All lines from the one containing "travel.pptx: [461,248,488,282] ->" to the end of the data below are to be returned exactly, both ends included, with nothing added.

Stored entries
-- Opening Marker --
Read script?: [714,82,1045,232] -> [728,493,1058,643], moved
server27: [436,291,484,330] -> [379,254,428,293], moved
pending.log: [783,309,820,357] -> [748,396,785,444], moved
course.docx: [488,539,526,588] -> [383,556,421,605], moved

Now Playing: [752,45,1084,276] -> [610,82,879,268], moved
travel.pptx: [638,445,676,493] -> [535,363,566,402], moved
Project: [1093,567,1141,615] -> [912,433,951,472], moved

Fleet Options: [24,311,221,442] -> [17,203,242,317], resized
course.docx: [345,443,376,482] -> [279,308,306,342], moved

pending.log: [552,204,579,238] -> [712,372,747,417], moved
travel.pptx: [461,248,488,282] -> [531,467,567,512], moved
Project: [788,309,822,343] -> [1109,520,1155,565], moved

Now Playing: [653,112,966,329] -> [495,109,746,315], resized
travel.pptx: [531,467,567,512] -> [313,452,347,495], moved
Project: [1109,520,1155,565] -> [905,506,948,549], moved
-- Closing Marker --
**Your solution:**
travel.pptx: [461,248,488,282] -> [531,467,567,512], moved
Project: [788,309,822,343] -> [1109,520,1155,565], moved

Now Playing: [653,112,966,329] -> [495,109,746,315], resized
travel.pptx: [531,467,567,512] -> [313,452,347,495], moved
Project: [1109,520,1155,565] -> [905,506,948,549], moved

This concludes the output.